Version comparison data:
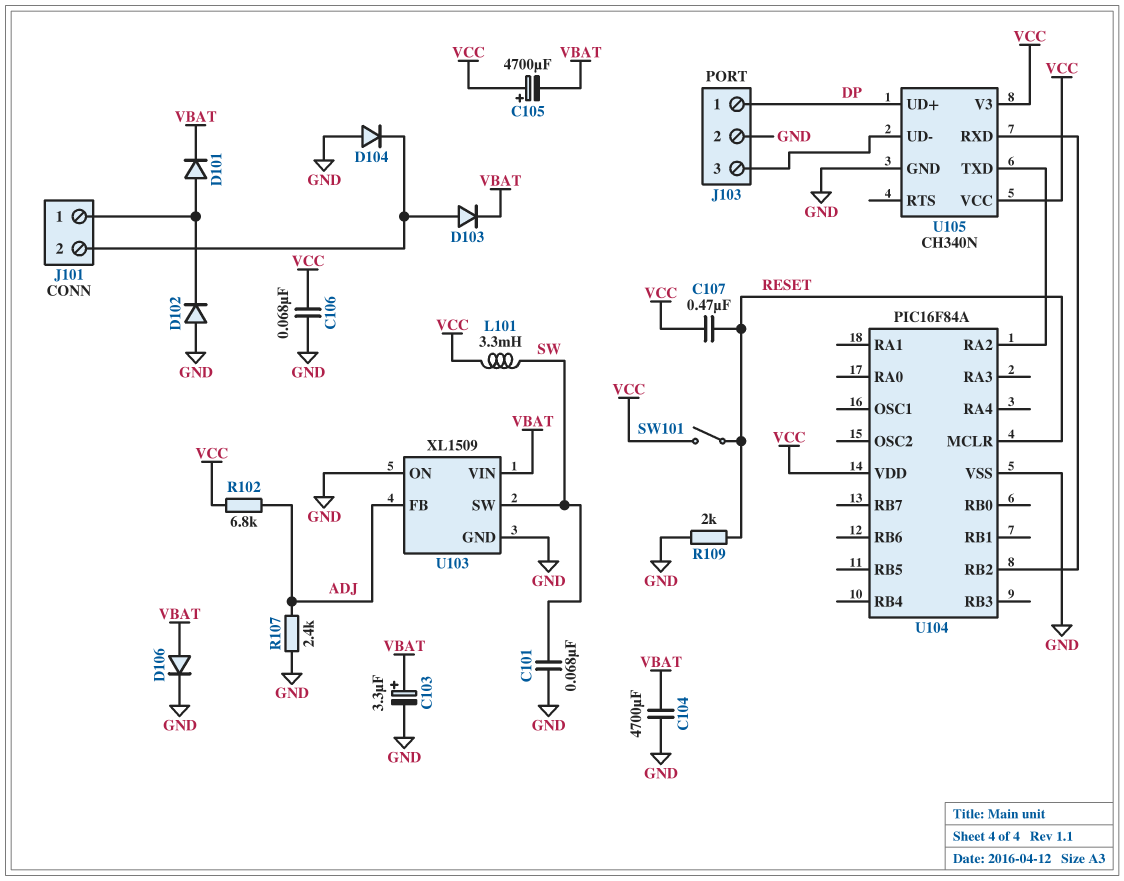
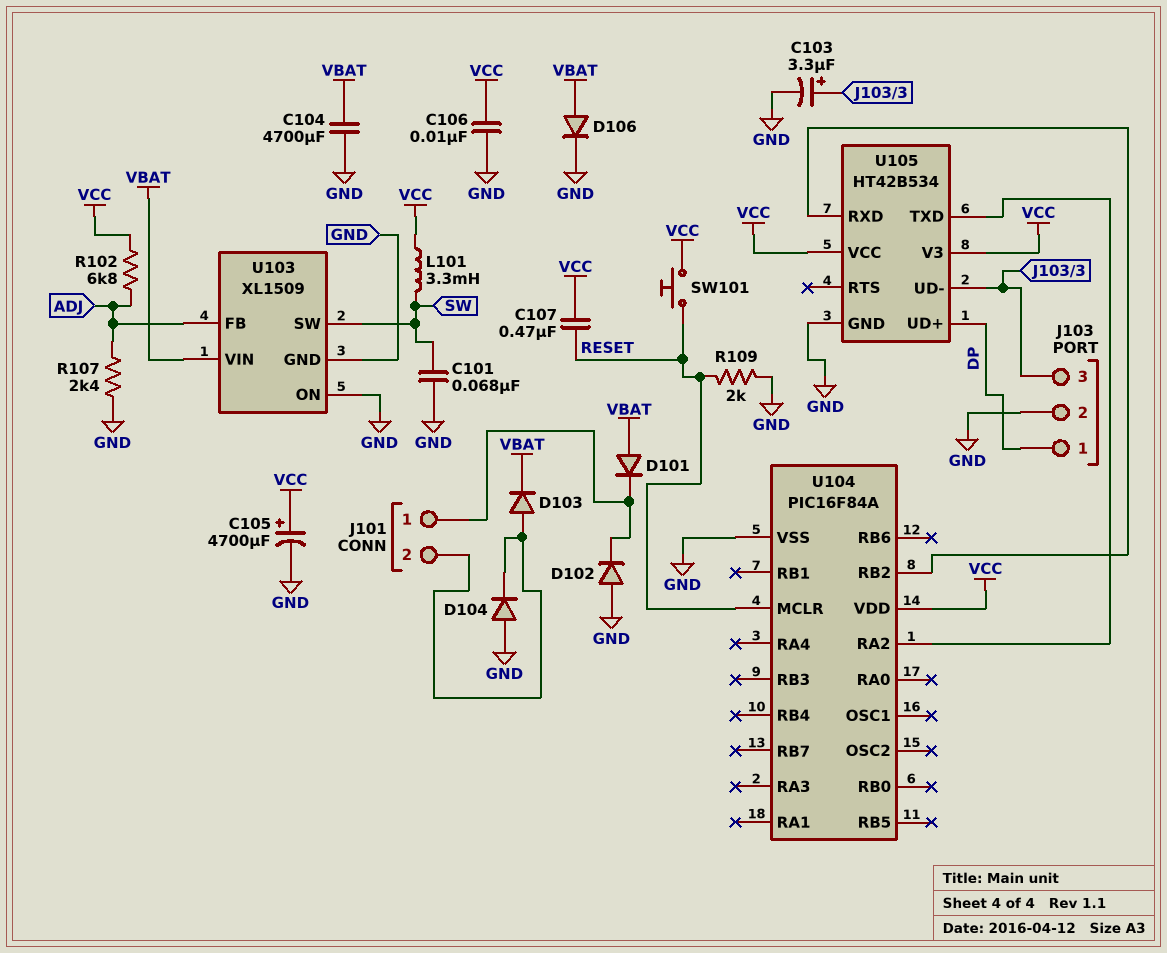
C103: 3.3uF (plus VBAT, minus GND) -> 3.3uF (plus J103/3, minus GND)
C105: 4700uF (plus VCC, minus VBAT) -> 4700uF (plus VCC, minus GND)
C106: 68nF (GND, VCC) -> 10nF (GND, VCC)
D101: diode (A J101/1, K VBAT) -> diode (A VBAT, K J101/1)
SW101: switch (RESET, VCC) -> button (RESET, VCC)
U105: CH340N -> HT42B534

Task requirements: Extract the lines above from the one containing "C106: 68nF (GND, VCC) -> 10nF (GND, VCC)" to the last line, both included, exactly as written.

Answer space:
C106: 68nF (GND, VCC) -> 10nF (GND, VCC)
D101: diode (A J101/1, K VBAT) -> diode (A VBAT, K J101/1)
SW101: switch (RESET, VCC) -> button (RESET, VCC)
U105: CH340N -> HT42B534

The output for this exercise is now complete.